**Exercise:** Records follow. Pull out every line that contains "none".

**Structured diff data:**
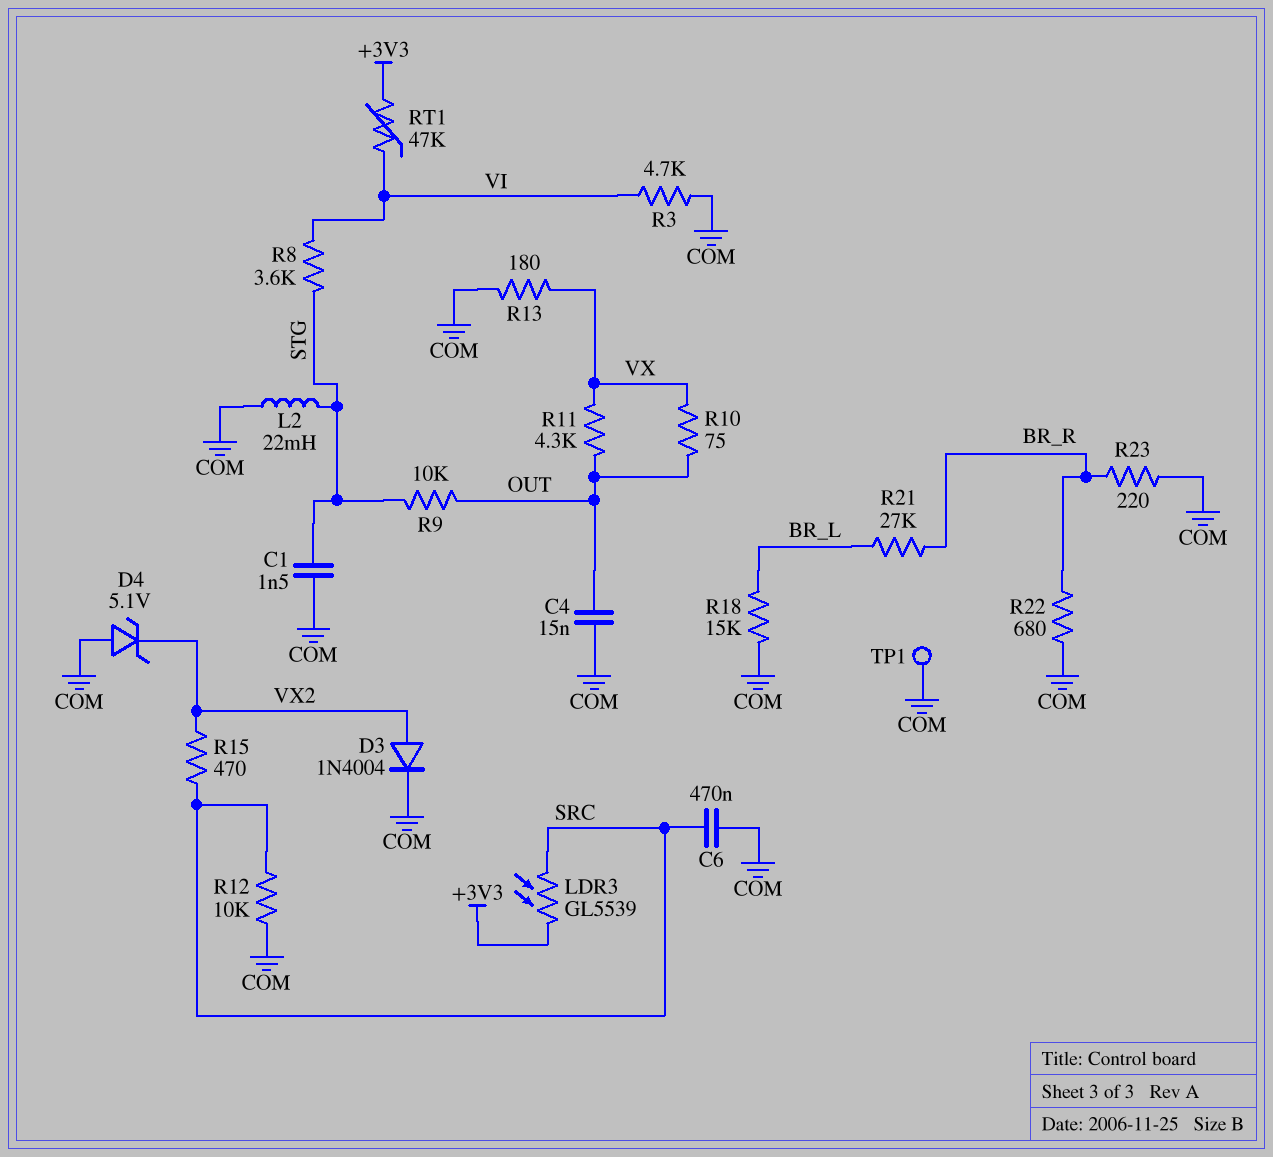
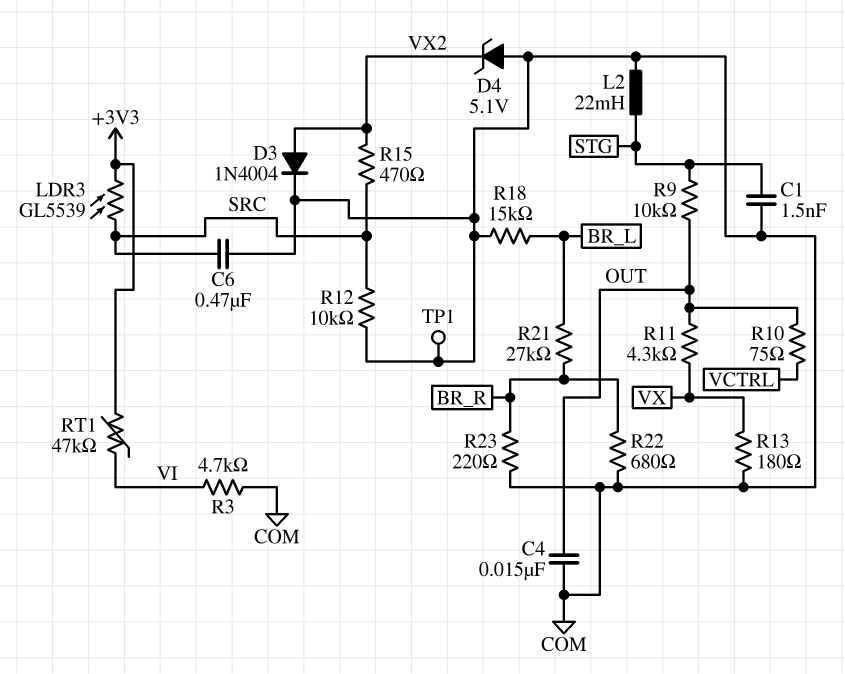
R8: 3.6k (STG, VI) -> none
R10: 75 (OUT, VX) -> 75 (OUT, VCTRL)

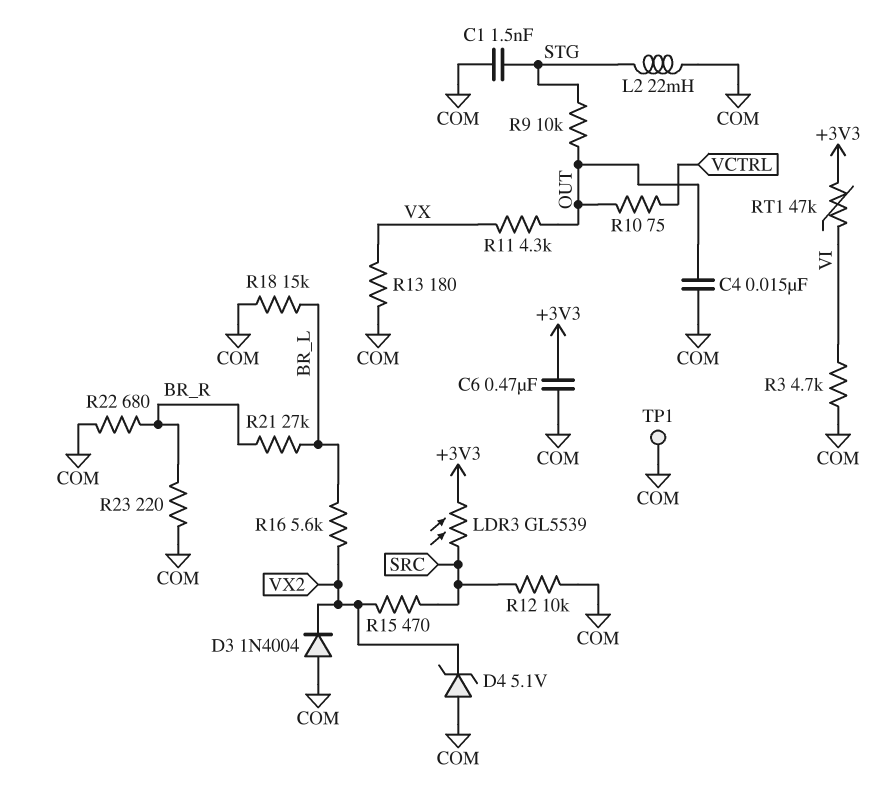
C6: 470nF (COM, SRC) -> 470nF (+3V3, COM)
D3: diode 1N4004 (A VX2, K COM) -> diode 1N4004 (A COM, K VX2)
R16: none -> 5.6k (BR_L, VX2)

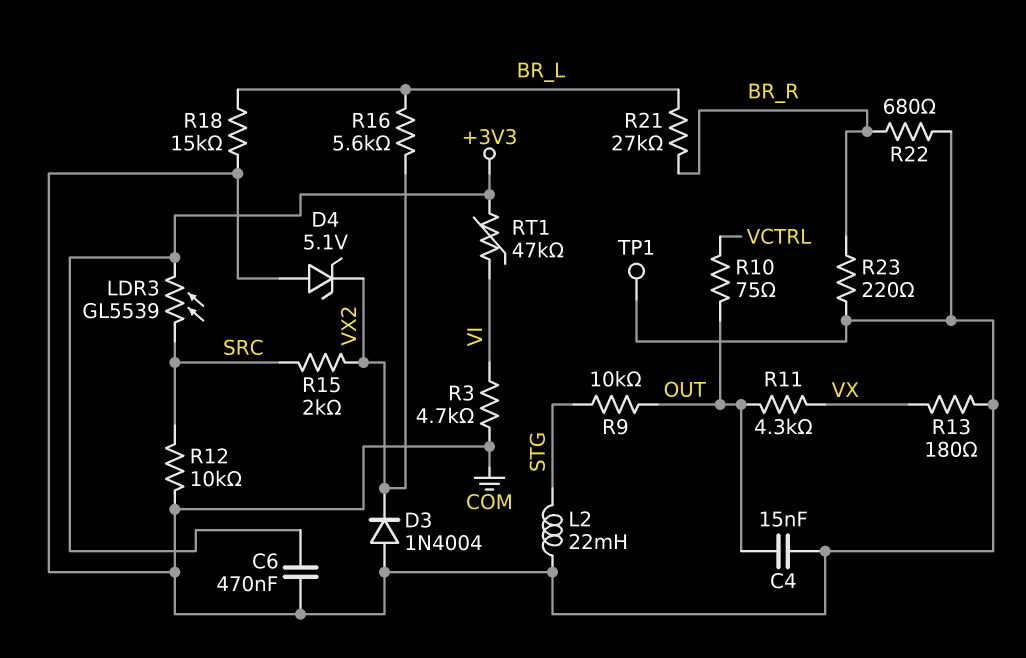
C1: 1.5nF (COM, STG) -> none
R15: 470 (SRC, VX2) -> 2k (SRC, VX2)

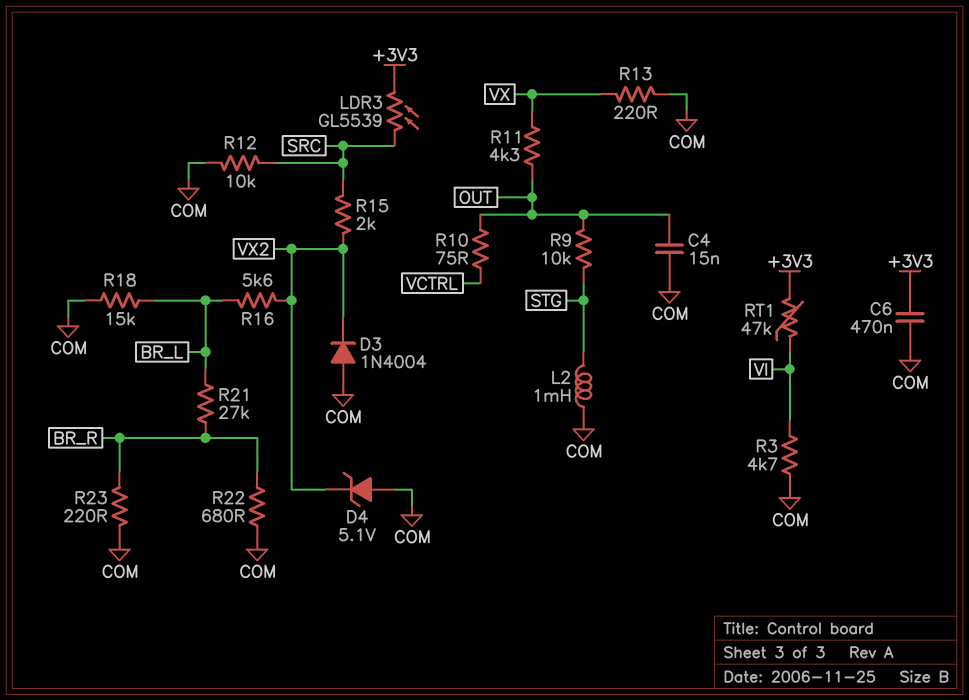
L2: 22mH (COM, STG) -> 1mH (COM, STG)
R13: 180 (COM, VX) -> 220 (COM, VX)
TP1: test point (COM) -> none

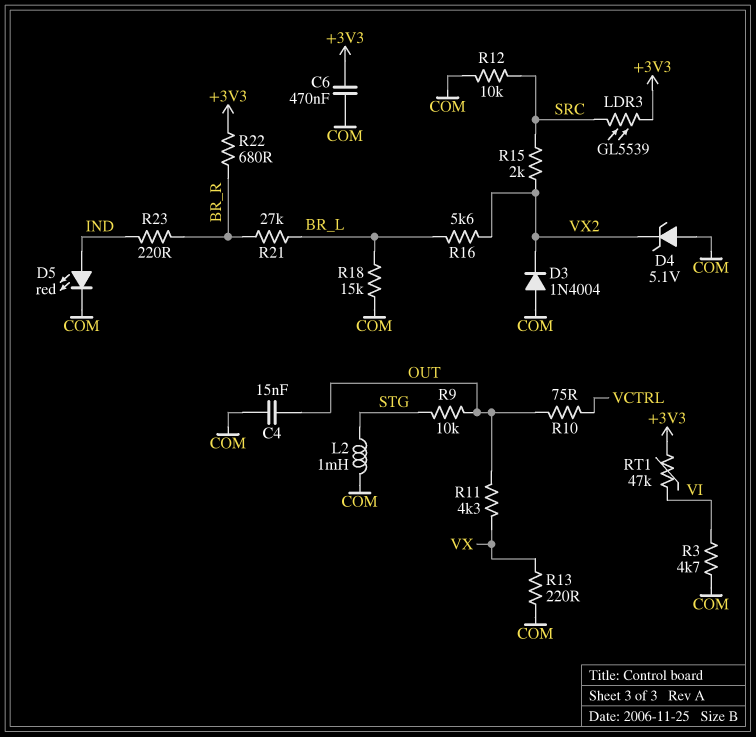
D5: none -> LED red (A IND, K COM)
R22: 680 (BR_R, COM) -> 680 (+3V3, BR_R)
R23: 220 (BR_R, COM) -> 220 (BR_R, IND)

**Solution to the exercise:**
R8: 3.6k (STG, VI) -> none
R16: none -> 5.6k (BR_L, VX2)
C1: 1.5nF (COM, STG) -> none
TP1: test point (COM) -> none
D5: none -> LED red (A IND, K COM)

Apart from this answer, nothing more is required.